▸ **Work instruction**
Scan the records below for lines with the word "turquoise", then state how many you find and nothing else.

(Spatial object tracking data)
· · ·

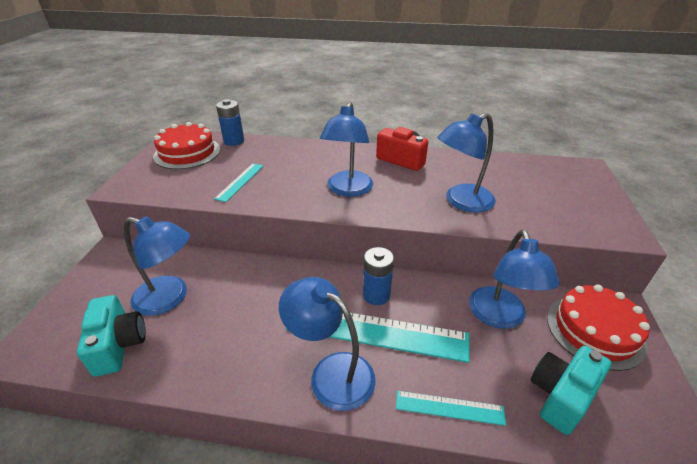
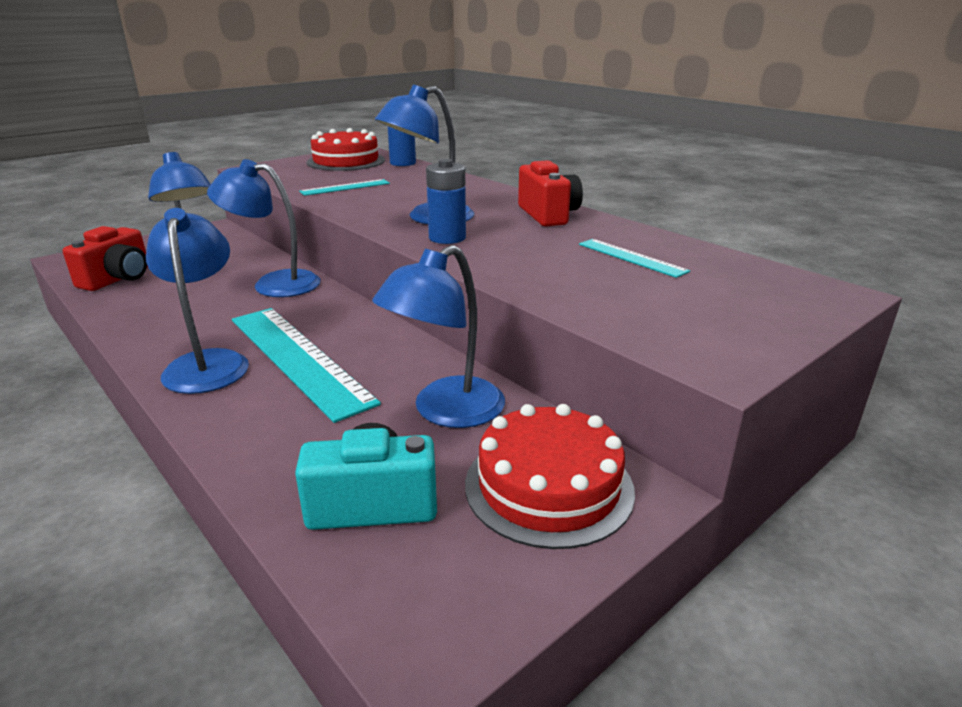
camera: 40 degrees right, 10 degrees down
turquoise camera [77,295,146,377] -> red camera [63,226,148,291]
blue battery [363,247,394,305] -> blue battery moved to [426,159,466,244]
turquoise ruler [396,391,506,426] -> turquoise ruler moved to [579,239,690,278]
blue lamp [437,113,496,212] -> blue lamp moved to [207,159,320,297]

· · ·

▸ **Solution**
2